Provided material Block Start

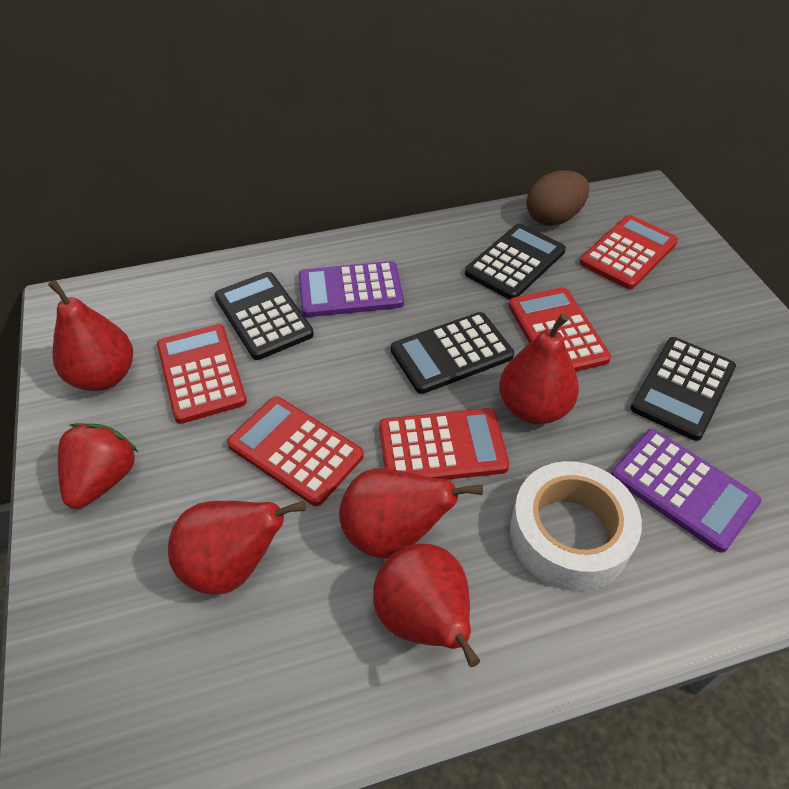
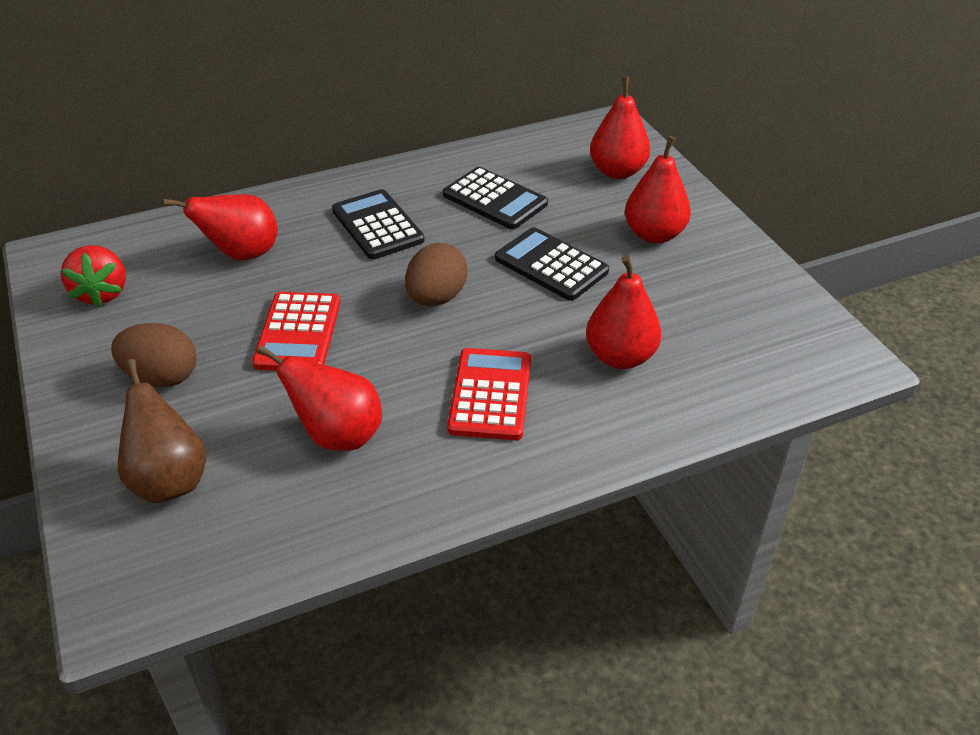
black calculator: 4 -> 3
brown egg: 1 -> 2
brown pear: 0 -> 1
purple calculator: 2 -> 0
red calculator: 5 -> 2
white tape: 1 -> 0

Provided material Block End

Copy exactly, word for word, the line with "brown pear: 0 -> 1" through the final line of the listing.

brown pear: 0 -> 1
purple calculator: 2 -> 0
red calculator: 5 -> 2
white tape: 1 -> 0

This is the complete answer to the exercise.